### AIM OF THE TASK
Reproduce the text of the records below word for word, omitting the pictures.

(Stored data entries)
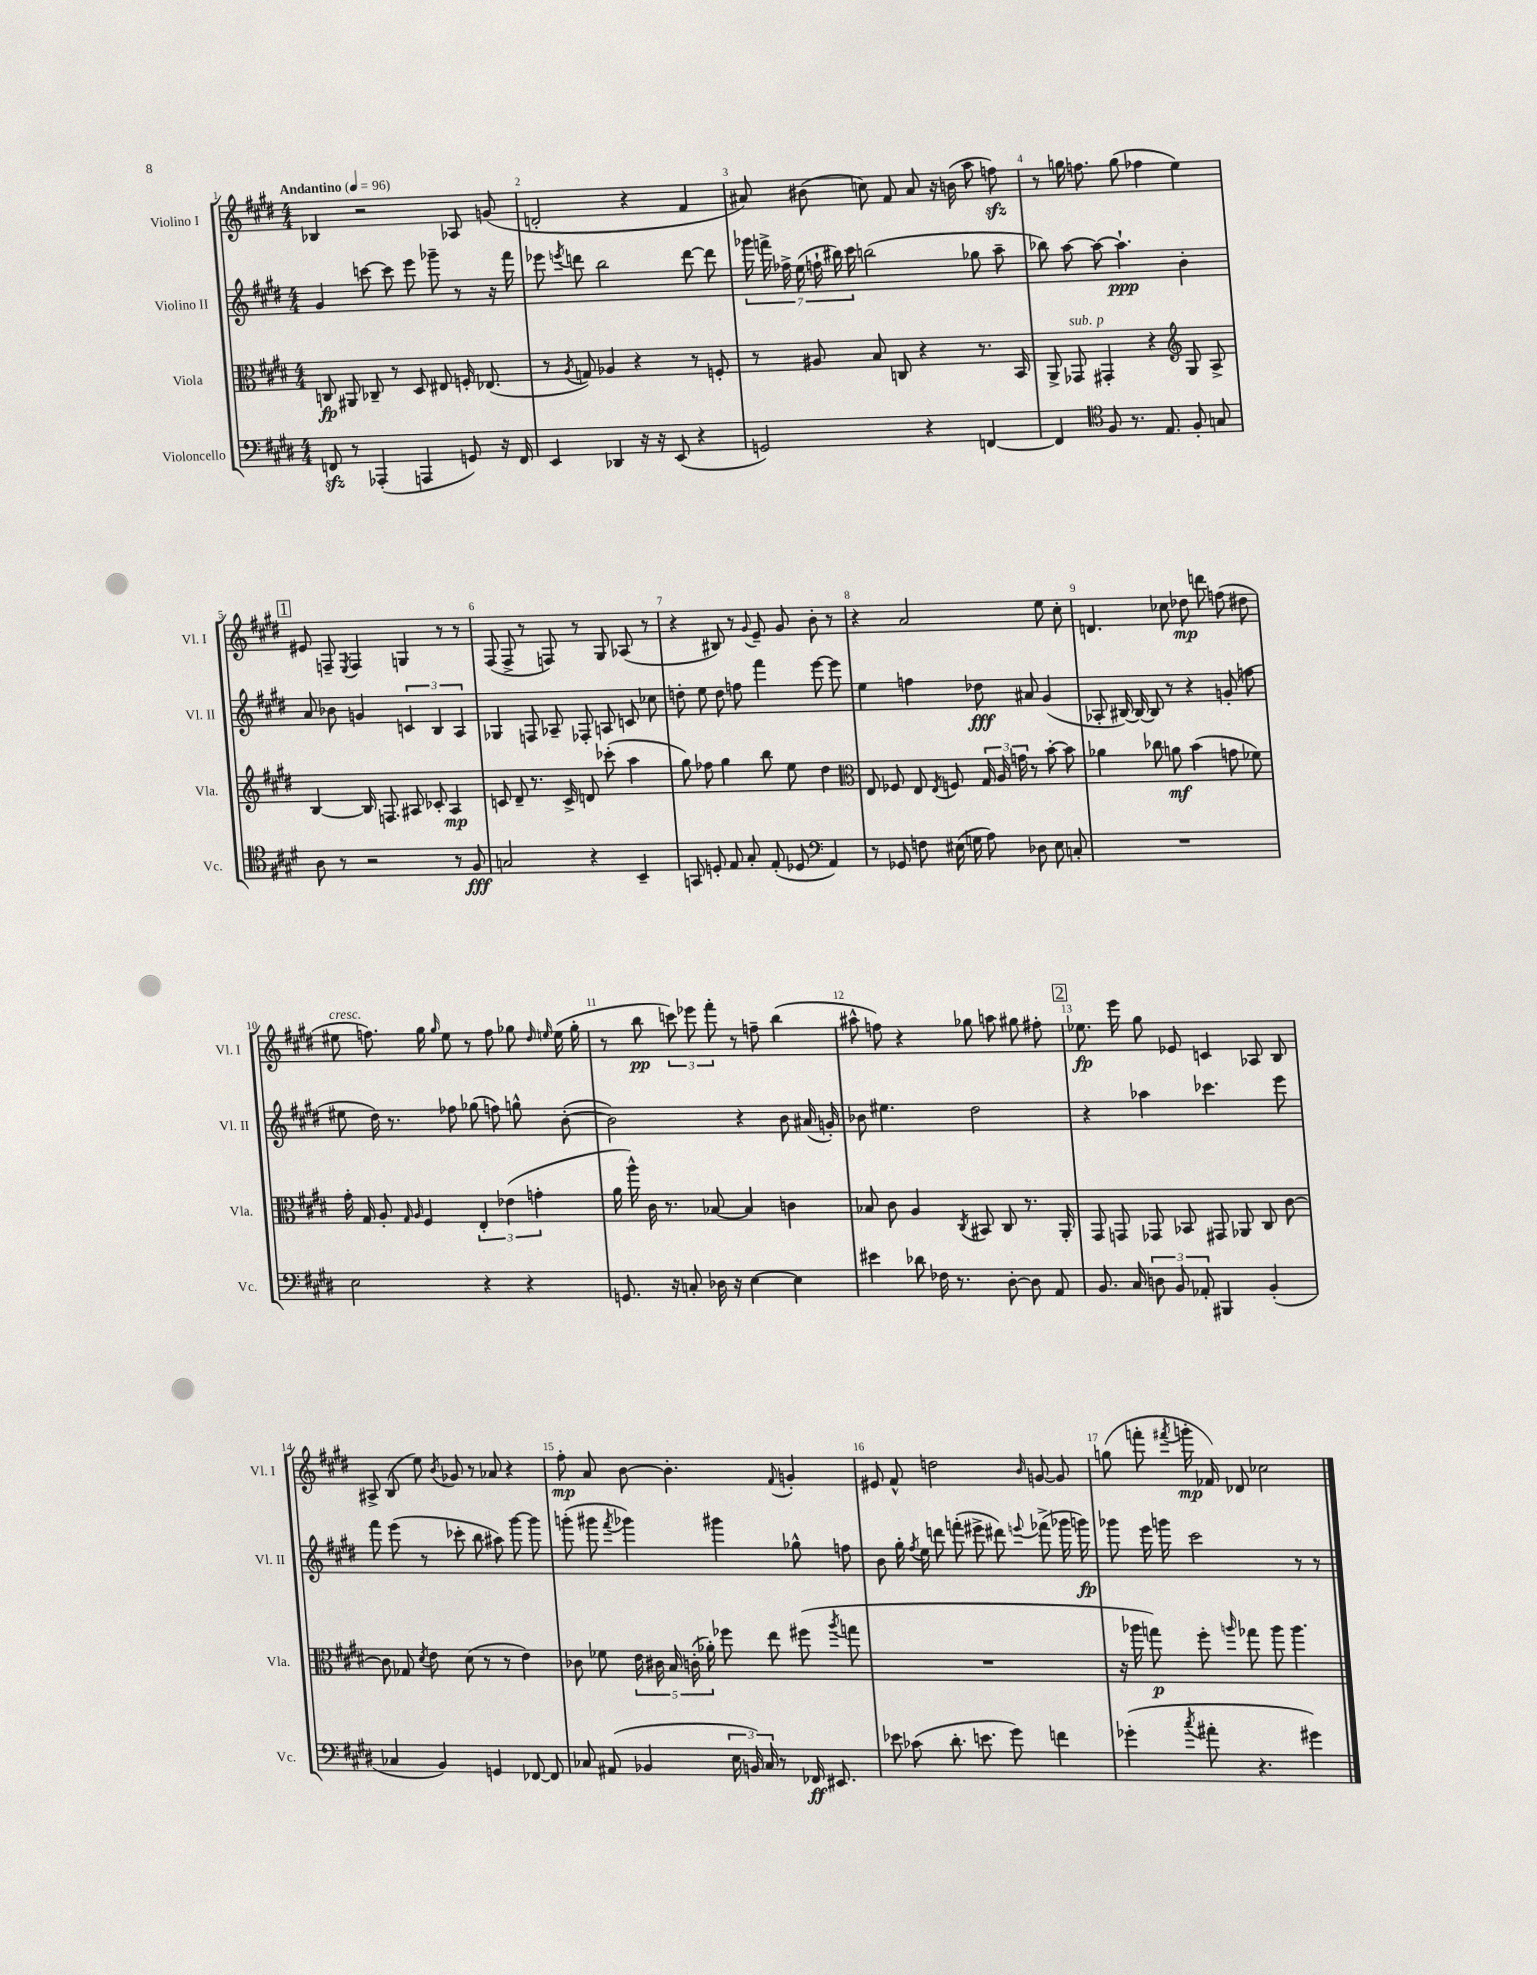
<<
\new StaffGroup <<
\new Staff = "s0" \with { instrumentName = "Violino I" shortInstrumentName = "Vl. I" } {
    \clef treble \key e \major \numericTimeSignature \time 4/4 \tempo "Andantino" 4 = 96
    \autoBeamOff bes4 r2 aes8 g'8( |
    d'2-. r4 fis'4 |
    ais'8) bis'8( c''8) fis'8 ais'8 r16 b'16( a''8 f''8\sfz) |
    r8 g''16 f''8. g''8( fes''4 e''4) |
    \mark \markup { \box "1" } eis'8 f8-- \acciaccatura { e8 } f4 g4 r8 r8 |
    fis8( fis8-> r8 f8) r8 gis8 aes8( r8 |
    r4 bis8) r8 \appoggiatura { gis'8 } e'8-- gis'8 b'8-. r8 |
    r4 a'2 e''8 cis''8-. |
    d'4. ces''8 des''8\mp d'''8 f''8( dis''8 |
    eis''8^\markup { \italic "cresc." } f''8.) gis''16 \grace { gis''16 } eis''8 r8 f''8 ges''8 \grace { dis''16 e''16 } e''16( ges''16-. |
    r8 b''8\pp \tuplet 3/2 { c'''8) ees'''8 fis'''8-. } r8 f''8-- b''4( |
    ais''8-^ f''8) r4 ges''8 a''8 gis''8 fis''8-. |
    \mark \markup { \box "2" } ees''8.\fp e'''16 gis''8 ees'8 c'4 aes8 b8 |
    ais8-> b8( e''8) \acciaccatura { b'8 } ges'8 r8 aes'8 r4 |
    fis''8-.\mp a'8 b'8~ b'4.-. \appoggiatura { fis'8 } g'4-. |
    eis'8 fis'8-^ d''2 \grace { b'16 } g'8~ g'8 |
    g''8( f'''8-. \acciaccatura { fis'''8 } g'''16-.\mp fes'16) des'8 ces''2 \bar "|." |
}
\new Staff = "s1" \with { instrumentName = "Violino II" shortInstrumentName = "Vl. II" } {
    \clef treble \key e \major \numericTimeSignature \time 4/4
    \autoBeamOff gis'4 c'''8~ c'''8 e'''8 ges'''8-- r8 r16 fis'''16 |
    ees'''8 \acciaccatura { e'''8 } d'''8 b''2 d'''8~ d'''8 |
    \tuplet 7/4 { ges'''16 f'''16-> fes''16-> e''16( f''16-! bis''16) cis'''16 } b''2( ges''8 a''8-- |
    bes''8) a''8~ a''8~ a''4.-!\ppp b'4-. |
    \mark \markup { \box "1" } a'8 bes'8 g'4 \tuplet 3/2 { c'4 b4 a4 } |
    ges4 f8 aes8-- fes8-. a8 c'8 ces''8 |
    d''8-. e''8 d''8 f''8 fis'''4 e'''8~ e'''8 |
    e''4 f''4 des''8\fff ais'8 gis'4( |
    aes8-. bis16~) bis16~ bis8 r8 r4 g'8-.( f''8 |
    eis''8 dis''16) r8. fes''8 ges''8( f''8) g''8-^ b'8~-.( |
    b'2) r4 b'8 ais'16( g'16-.) |
    bes'8 eis''4. dis''2 |
    \mark \markup { \box "2" } r4 aes''4 ces'''4. e'''8 |
    fis'''8 e'''8( r8 ces'''8-. b''8 ais''8) gis'''8~ gis'''8 |
    g'''8-.( gis'''8 \acciaccatura { fis'''8 } ges'''4) gis'''4 ges''8-^ f''8 |
    b'8 gis''16-. \acciaccatura { fis''8 } e''16 d'''8 f'''8-.( eis'''8-> dis'''8) \appoggiatura { e'''8 } fes'''8->( ges'''16 g'''16\fp) |
    ges'''8 e'''16 g'''16 cis'''2 r8 r8 \bar "|." |
}
\new Staff = "s2" \with { instrumentName = "Viola" shortInstrumentName = "Vla." } {
    \clef alto \key e \major \numericTimeSignature \time 4/4
    \autoBeamOff c8\fp ais,8 ces8-- r8 dis8 eis8 f16-. ees8.( |
    r8 \acciaccatura { a8 } g8) aes4 r4 r8 f8-. |
    r8 ais8 b8 c8 r4 r8. b,16 |
    a,8-> ges,8^\markup { \italic "sub. p" } gis,4-. r4 \clef treble gis8 a8-> |
    \mark \markup { \box "1" } b4~ b16 f8. ais8 ces'8-. ais4\mp |
    c'8 dis'8-- r8. c'16-> d'8 ces'''8-.( a''4 |
    gis''8) fes''8 gis''4 b''8 e''8 dis''4 |
    \clef alto e8 fes8 e8 \acciaccatura { e8 } f8 \tuplet 3/2 { gis16 a16 g'16 } r8 b'8~-. b'8 |
    aes'4 ces''8 a'8\mf b'4( g'8 fes'8) |
    gis'16-. gis16 a8-. \grace { gis16 a16 } fis4 \tuplet 3/2 { e4-. ees'4( g'4-. } |
    a'16 a''16-^) cis'16 r8. bes8~ bes4 c'4 |
    bes8 cis'8 a4 \acciaccatura { cis8 } bis,8 cis8 r8. a,16-. |
    \mark \markup { \box "2" } gis,8 g,8 ges,8 bes,8 gis,8 aes,8 cis8 cis'8~ |
    cis'8 ges8 \acciaccatura { dis'8 } e'8 dis'8( r8 r8 e'4) |
    ces'8 fes'8 \tuplet 5/4 { e'16 cis'16 b16 c'16-.( aes'16-.) } fes''8 e''8 fis''8( \acciaccatura { a''8 } g''8 |
    R1 |
    r16 aes''16 g''8\p) fis''8-. \grace { a''16 } ges''8 a''8 a''4. \bar "|." |
}
\new Staff = "s3" \with { instrumentName = "Violoncello" shortInstrumentName = "Vc." } {
    \clef bass \key e \major \numericTimeSignature \time 4/4
    \autoBeamOff f,8\sfz r8 aes,,4-.( a,,4 g,8) r16 f,16 |
    e,4 des,4 r16 r16 e,8( r4 |
    g,2) r4 f,4~ |
    f,4 \clef tenor fis8 r8. e8. fis8-. g8 |
    \mark \markup { \box "1" } a8 r8 r2 r8 fis8\fff |
    g2 r4 b,4-- |
    g,8 d8-. e8 gis8-. e8-.( des8 \clef bass a,4) |
    r8 ges,8 f8 eis16( g16 a8) des8 eis8 c8-. |
    R1 |
    e2 r4 r4 |
    g,8. r16 c8-. des16 r16 e4~ e4 |
    eis'4 des'8 fes16 r8. dis8~-. dis8 a,8 |
    \mark \markup { \box "2" } b,8. cis16 \tuplet 3/2 { d8 b,8 aes,8-. } bis,,4 b,4-.( |
    ces4 b,4) g,4 fes,8~ fes,8 |
    ces8 ais,8( bes,4 \tuplet 3/2 { e16 b,16) ces16 } r8 fes,16\ff eis,8. |
    ees'8 ces'8( dis'8.-. e'8. gis'8) f'4 |
    ges'4-.( \acciaccatura { cis''8 } ais'8-. r4. gis'4) \bar "|." |
}
>>
>>
\layout { \context { \Score \override BarNumber.break-visibility = ##(#f #t #t) barNumberVisibility = #all-bar-numbers-visible } }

### TASK RESPONSE
<<
\new StaffGroup <<
\new Staff = "s0" \with { instrumentName = "Violino I" shortInstrumentName = "Vl. I" } {
    \clef treble \key e \major \numericTimeSignature \time 4/4 \tempo "Andantino" 4 = 96
    \autoBeamOff bes4 r2 aes8 g'8( |
    d'2-. r4 fis'4 |
    ais'8) bis'8( c''8) fis'8 ais'8 r16 b'16( a''8 f''8\sfz) |
    r8 g''16 f''8. g''8( fes''4 e''4) |
    \mark \markup { \box "1" } eis'8 f8-- \acciaccatura { e8 } f4 g4 r8 r8 |
    fis8( fis8-> r8 f8) r8 gis8 aes8( r8 |
    r4 bis8) r8 \appoggiatura { gis'8 } e'8-- gis'8 b'8-. r8 |
    r4 a'2 e''8 cis''8-. |
    d'4. ces''8 des''8\mp d'''8 f''8( dis''8 |
    eis''8^\markup { \italic "cresc." } f''8.) gis''16 \grace { gis''16 } eis''8 r8 f''8 ges''8 \grace { dis''16 e''16 } e''16( ges''16-. |
    r8 b''8\pp \tuplet 3/2 { c'''8) ees'''8 fis'''8-. } r8 f''8-- b''4( |
    ais''8-^ f''8) r4 ges''8 a''8 gis''8 fis''8-. |
    \mark \markup { \box "2" } ees''8.\fp e'''16 gis''8 ees'8 c'4 aes8 b8 |
    ais8-> b8( e''8) \acciaccatura { b'8 } ges'8 r8 aes'8 r4 |
    fis''8-.\mp a'8 b'8~ b'4.-. \appoggiatura { fis'8 } g'4-. |
    eis'8 fis'8-^ d''2 \grace { b'16 } g'8~ g'8 |
    g''8( f'''8-. \acciaccatura { fis'''8 } g'''16-.\mp fes'16) des'8 ces''2 \bar "|." |
}
\new Staff = "s1" \with { instrumentName = "Violino II" shortInstrumentName = "Vl. II" } {
    \clef treble \key e \major \numericTimeSignature \time 4/4
    \autoBeamOff gis'4 c'''8~ c'''8 e'''8 ges'''8-- r8 r16 fis'''16 |
    ees'''8 \acciaccatura { e'''8 } d'''8 b''2 d'''8~ d'''8 |
    \tuplet 7/4 { ges'''16 f'''16-> fes''16-> e''16( f''16-! bis''16) cis'''16 } b''2( ges''8 a''8-- |
    bes''8) a''8~ a''8~ a''4.-!\ppp b'4-. |
    \mark \markup { \box "1" } a'8 bes'8 g'4 \tuplet 3/2 { c'4 b4 a4 } |
    ges4 f8 aes8-- fes8-. a8 c'8 ces''8 |
    d''8-. e''8 d''8 f''8 fis'''4 e'''8~ e'''8 |
    e''4 f''4 des''8\fff ais'8 gis'4( |
    aes8-. bis16~) bis16~ bis8 r8 r4 g'8-.( f''8 |
    eis''8 dis''16) r8. fes''8 ges''8( f''8) g''8-^ b'8~-.( |
    b'2) r4 b'8 ais'16( g'16-.) |
    bes'8 eis''4. dis''2 |
    \mark \markup { \box "2" } r4 aes''4 ces'''4. e'''8 |
    fis'''8 e'''8( r8 ces'''8-. b''8 ais''8) gis'''8~ gis'''8 |
    g'''8-.( gis'''8 \acciaccatura { fis'''8 } ges'''4) gis'''4 ges''8-^ f''8 |
    b'8 gis''16-. \acciaccatura { fis''8 } e''16 d'''8 f'''8-.( eis'''8-> dis'''8) \appoggiatura { e'''8 } fes'''8->( ges'''16 g'''16\fp) |
    ges'''8 e'''16 g'''16 cis'''2 r8 r8 \bar "|." |
}
\new Staff = "s2" \with { instrumentName = "Viola" shortInstrumentName = "Vla." } {
    \clef alto \key e \major \numericTimeSignature \time 4/4
    \autoBeamOff c8\fp ais,8 ces8-- r8 dis8 eis8 f16-. ees8.( |
    r8 \acciaccatura { a8 } g8) aes4 r4 r8 f8-. |
    r8 ais8 b8 c8 r4 r8. b,16 |
    a,8-> ges,8^\markup { \italic "sub. p" } gis,4-. r4 \clef treble gis8 a8-> |
    \mark \markup { \box "1" } b4~ b16 f8. ais8 ces'8-. ais4\mp |
    c'8 dis'8-- r8. c'16-> d'8 ces'''8-.( a''4 |
    gis''8) fes''8 gis''4 b''8 e''8 dis''4 |
    \clef alto e8 fes8 e8 \acciaccatura { e8 } f8 \tuplet 3/2 { gis16 a16 g'16 } r8 b'8~-. b'8 |
    aes'4 ces''8 a'8\mf b'4( g'8 fes'8) |
    gis'16-. gis16 a8-. \grace { gis16 a16 } fis4 \tuplet 3/2 { e4-. ees'4( g'4-. } |
    a'16 a''16-^) cis'16 r8. bes8~ bes4 c'4 |
    bes8 cis'8 a4 \acciaccatura { cis8 } bis,8 cis8 r8. a,16-. |
    \mark \markup { \box "2" } gis,8 g,8 ges,8 bes,8 gis,8 aes,8 cis8 cis'8~ |
    cis'8 ges8 \acciaccatura { dis'8 } e'8 dis'8( r8 r8 e'4) |
    ces'8 fes'8 \tuplet 5/4 { e'16 cis'16 b16 c'16-.( aes'16-.) } fes''8 e''8 fis''8( \acciaccatura { a''8 } g''8 |
    R1 |
    r16 aes''16 g''8\p) fis''8-. \grace { a''16 } ges''8 a''8 a''4. \bar "|." |
}
\new Staff = "s3" \with { instrumentName = "Violoncello" shortInstrumentName = "Vc." } {
    \clef bass \key e \major \numericTimeSignature \time 4/4
    \autoBeamOff f,8\sfz r8 aes,,4-.( a,,4 g,8) r16 f,16 |
    e,4 des,4 r16 r16 e,8( r4 |
    g,2) r4 f,4~ |
    f,4 \clef tenor fis8 r8. e8. fis8-. g8 |
    \mark \markup { \box "1" } a8 r8 r2 r8 fis8\fff |
    g2 r4 b,4-- |
    g,8 d8-. e8 gis8-. e8-.( des8 \clef bass a,4) |
    r8 ges,8 f8 eis16( g16 a8) des8 eis8 c8-. |
    R1 |
    e2 r4 r4 |
    g,8. r16 c8-. des16 r16 e4~ e4 |
    eis'4 des'8 fes16 r8. dis8~-. dis8 a,8 |
    \mark \markup { \box "2" } b,8. cis16 \tuplet 3/2 { d8 b,8 aes,8-. } bis,,4 b,4-.( |
    ces4 b,4) g,4 fes,8~ fes,8 |
    ces8 ais,8( bes,4 \tuplet 3/2 { e16 b,16) ces16 } r8 fes,16\ff eis,8. |
    ees'8 ces'8( dis'8.-. e'8. gis'8) f'4 |
    ges'4-.( \acciaccatura { cis''8 } ais'8-. r4. gis'4) \bar "|." |
}
>>
>>
\layout { \context { \Score \override BarNumber.break-visibility = ##(#f #t #t) barNumberVisibility = #all-bar-numbers-visible } }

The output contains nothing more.